__DATA UNDER STUDY__:

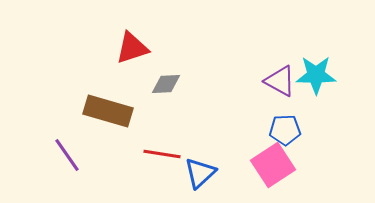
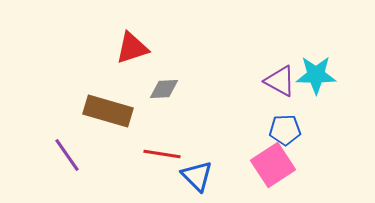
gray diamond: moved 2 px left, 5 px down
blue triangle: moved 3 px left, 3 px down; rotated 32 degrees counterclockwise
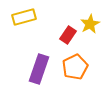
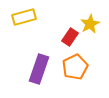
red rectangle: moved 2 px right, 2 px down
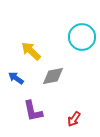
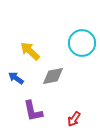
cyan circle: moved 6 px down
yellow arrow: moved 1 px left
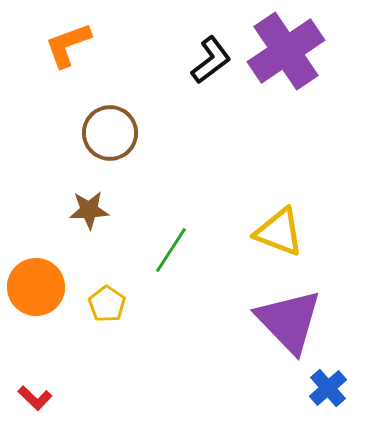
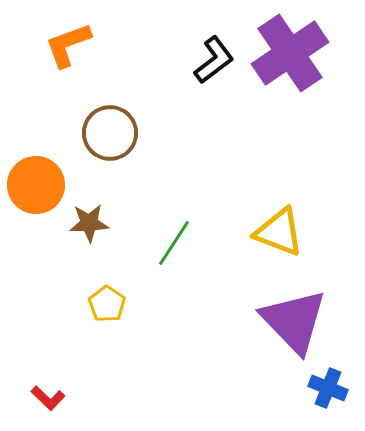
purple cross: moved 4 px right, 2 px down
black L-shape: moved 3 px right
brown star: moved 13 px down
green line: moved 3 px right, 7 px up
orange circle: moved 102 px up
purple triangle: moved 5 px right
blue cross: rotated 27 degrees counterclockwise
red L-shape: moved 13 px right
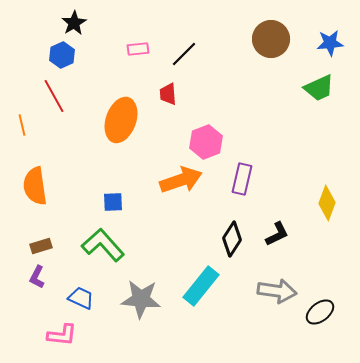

* * *

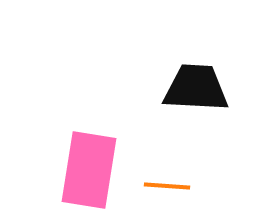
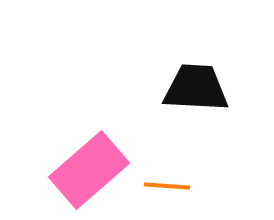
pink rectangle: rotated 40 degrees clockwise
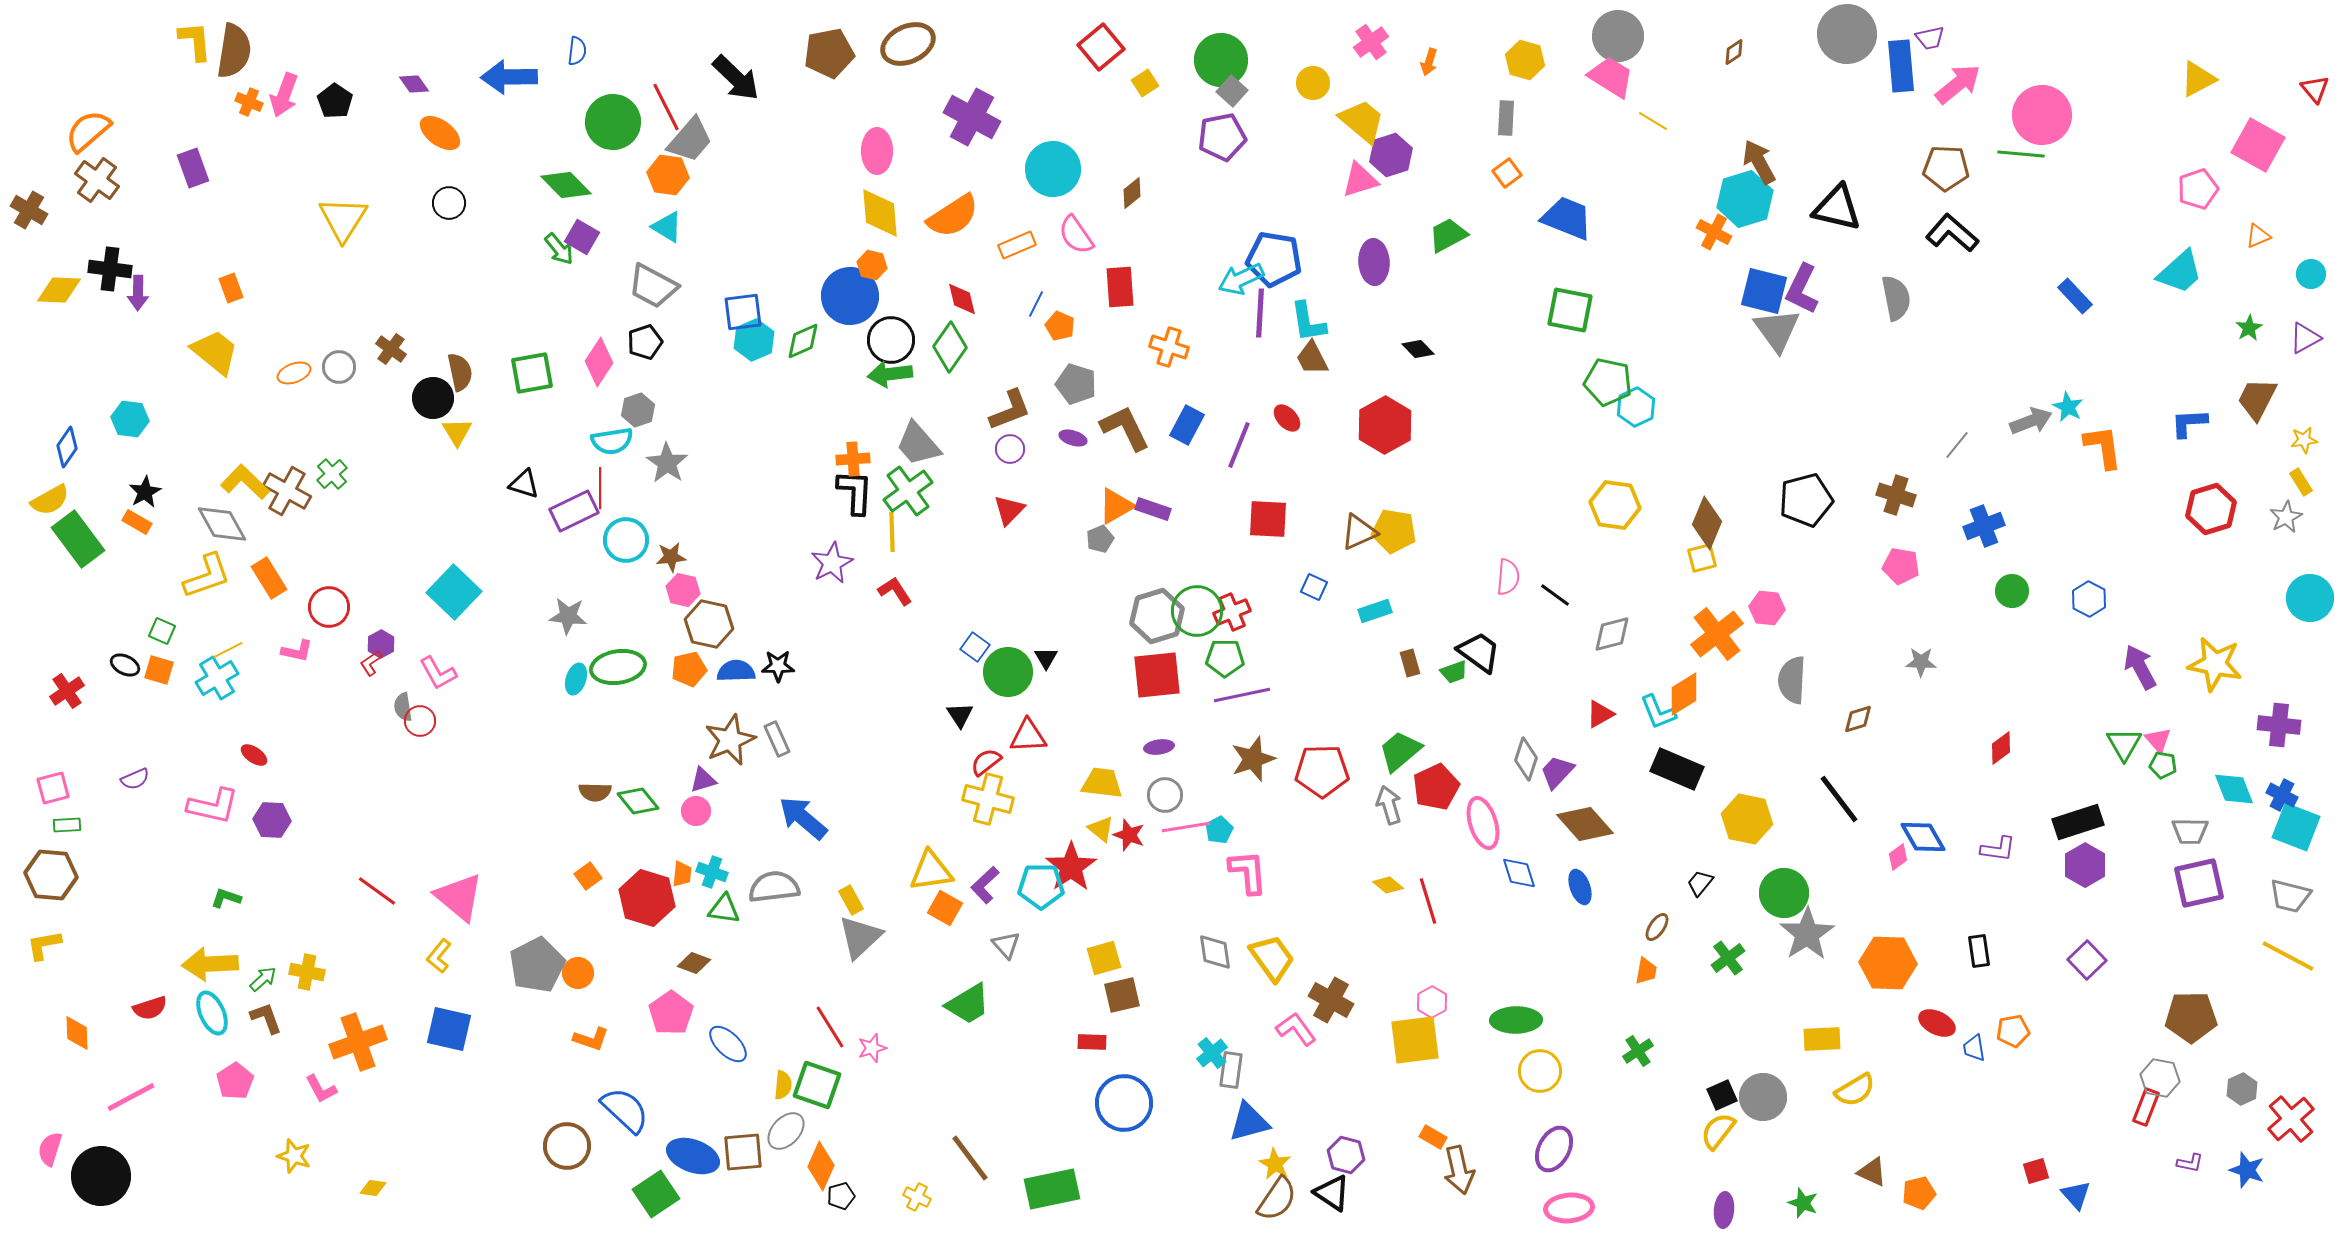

__DESCRIPTION OF THE TASK__: Which lines in the data above hold the word "left"? Return each of them.

__OUTPUT OF THE TASK__:
gray diamond: moved 2 px left, 5 px down
blue triangle: moved 3 px left, 3 px down; rotated 32 degrees counterclockwise
yellow arrow: moved 1 px left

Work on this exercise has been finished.